= Material for this exercise =
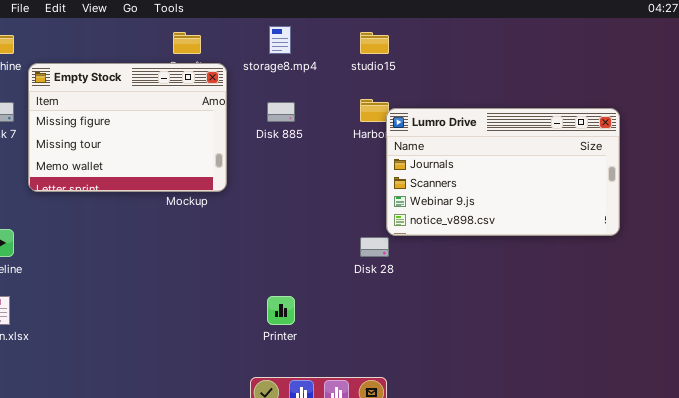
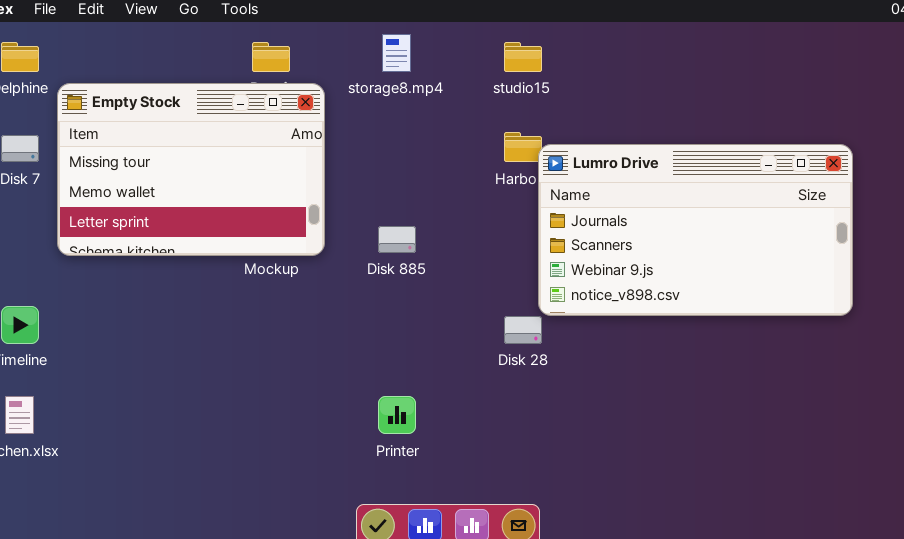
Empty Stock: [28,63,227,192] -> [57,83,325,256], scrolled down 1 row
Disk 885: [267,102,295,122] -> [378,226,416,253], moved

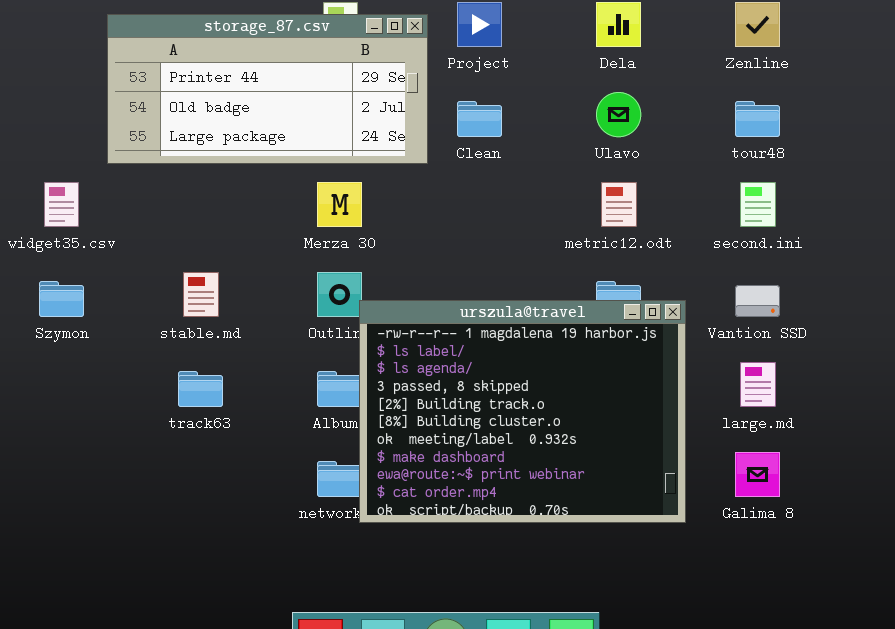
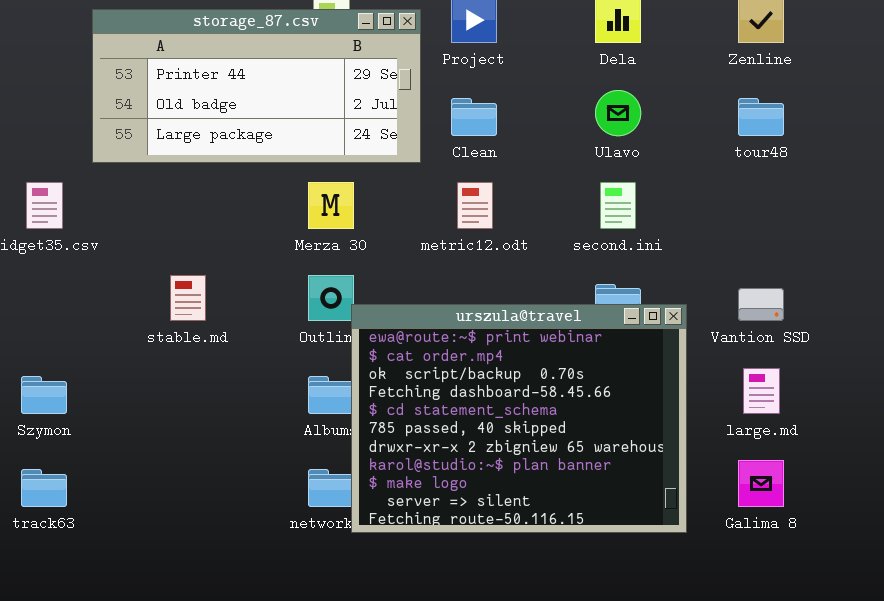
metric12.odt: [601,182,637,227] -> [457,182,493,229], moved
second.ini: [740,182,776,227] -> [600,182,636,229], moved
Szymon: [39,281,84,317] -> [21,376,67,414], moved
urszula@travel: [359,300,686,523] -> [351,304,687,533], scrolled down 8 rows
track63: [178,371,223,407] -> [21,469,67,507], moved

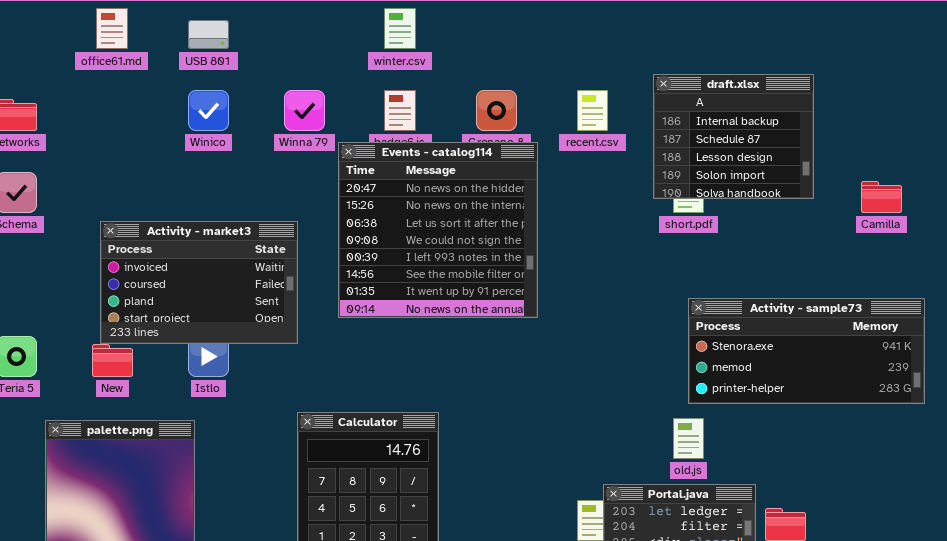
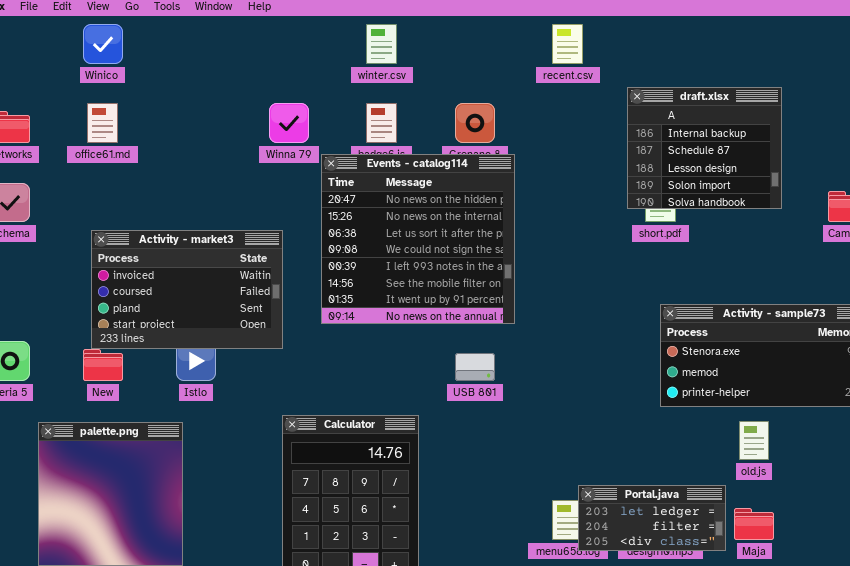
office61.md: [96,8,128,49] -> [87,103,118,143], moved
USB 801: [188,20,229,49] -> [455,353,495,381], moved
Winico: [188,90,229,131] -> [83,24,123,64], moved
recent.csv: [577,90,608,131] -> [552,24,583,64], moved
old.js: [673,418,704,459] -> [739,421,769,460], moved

= Prompt =
Write out, exactly as they appear, the lines from the one containing "Disk 885: [267,102,295,122]" through the end of the material above, excluding pictures.

= Answer space =
Disk 885: [267,102,295,122] -> [378,226,416,253], moved

metric12.odt: [601,182,637,227] -> [457,182,493,229], moved
second.ini: [740,182,776,227] -> [600,182,636,229], moved
Szymon: [39,281,84,317] -> [21,376,67,414], moved
urszula@travel: [359,300,686,523] -> [351,304,687,533], scrolled down 8 rows
track63: [178,371,223,407] -> [21,469,67,507], moved

office61.md: [96,8,128,49] -> [87,103,118,143], moved
USB 801: [188,20,229,49] -> [455,353,495,381], moved
Winico: [188,90,229,131] -> [83,24,123,64], moved
recent.csv: [577,90,608,131] -> [552,24,583,64], moved
old.js: [673,418,704,459] -> [739,421,769,460], moved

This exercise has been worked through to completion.